### [INSTRUCTION]
Reproduce all of the data exactly. Images are not to appear in the reply.

### [DATA SUPPLIED]
==*==

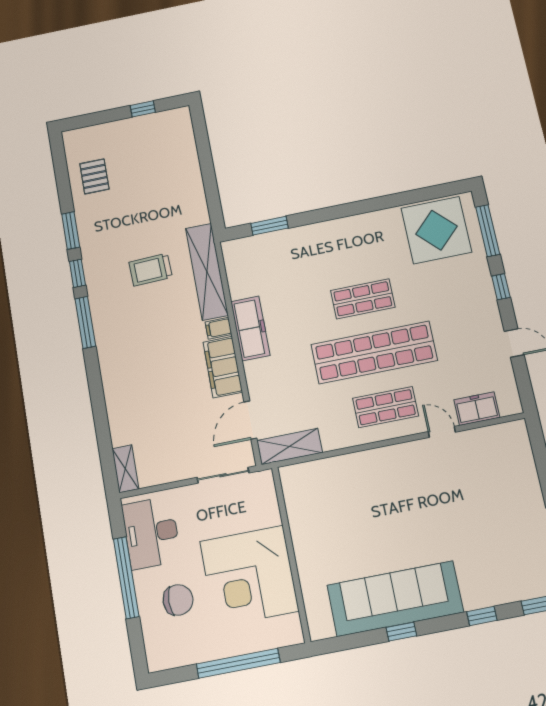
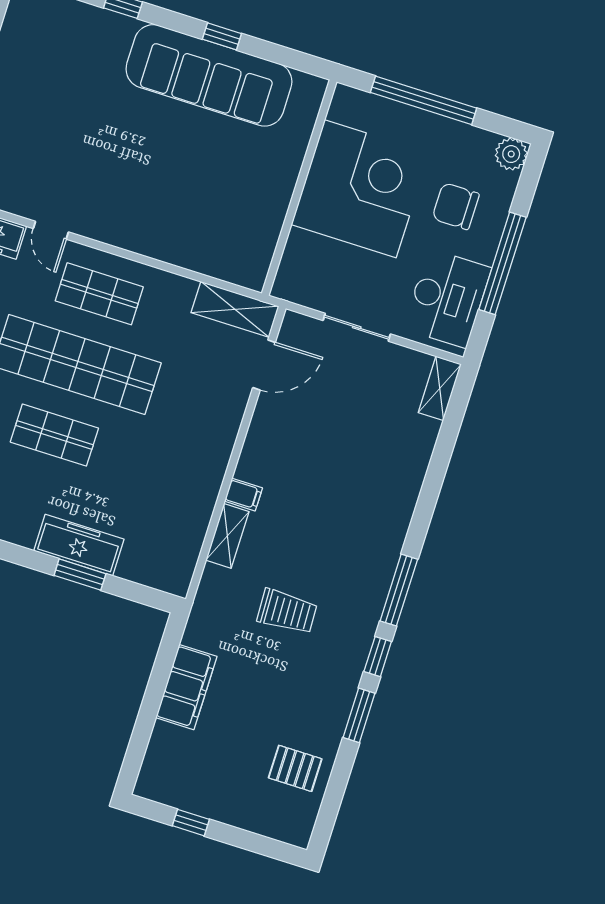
pallet: (94, 176) -> (295, 768), turned 90
window: (269, 226) -> (80, 575), moved
shelving: (207, 272) -> (227, 536), width x0.45, depth x0.75
freezer: (250, 328) -> (79, 545), moved, turned 90
filing cabinet: (223, 367) -> (186, 687), moved
sliding door: (223, 475) -> (357, 327), moved
plant: (158, 658) -> (511, 154), added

==*==

### [TASK RESULT]
pallet: (94, 176) -> (295, 768), turned 90
window: (269, 226) -> (80, 575), moved
shelving: (207, 272) -> (227, 536), width x0.45, depth x0.75
freezer: (250, 328) -> (79, 545), moved, turned 90
filing cabinet: (223, 367) -> (186, 687), moved
sliding door: (223, 475) -> (357, 327), moved
plant: (158, 658) -> (511, 154), added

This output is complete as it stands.